### Exercise prompt
Copy every one of the rows below back out word for word, changing no character.
--- Start of Dataset rows ---
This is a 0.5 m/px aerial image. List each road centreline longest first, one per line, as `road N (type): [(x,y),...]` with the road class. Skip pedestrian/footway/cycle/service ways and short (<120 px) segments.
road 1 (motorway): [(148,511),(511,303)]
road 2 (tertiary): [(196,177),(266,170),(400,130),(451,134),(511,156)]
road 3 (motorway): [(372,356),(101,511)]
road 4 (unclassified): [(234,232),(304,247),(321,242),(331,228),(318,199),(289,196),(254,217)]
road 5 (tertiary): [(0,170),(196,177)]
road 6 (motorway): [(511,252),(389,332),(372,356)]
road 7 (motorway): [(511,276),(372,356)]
--- End of Dataset rows ---
### Complete output
This is a 0.5 m/px aerial image. List each road centreline longest first, one per line, as `road N (type): [(x,y),...]` with the road class. Skip pedestrian/footway/cycle/service ways and short (<120 px) segments.
road 1 (motorway): [(148,511),(511,303)]
road 2 (tertiary): [(196,177),(266,170),(400,130),(451,134),(511,156)]
road 3 (motorway): [(372,356),(101,511)]
road 4 (unclassified): [(234,232),(304,247),(321,242),(331,228),(318,199),(289,196),(254,217)]
road 5 (tertiary): [(0,170),(196,177)]
road 6 (motorway): [(511,252),(389,332),(372,356)]
road 7 (motorway): [(511,276),(372,356)]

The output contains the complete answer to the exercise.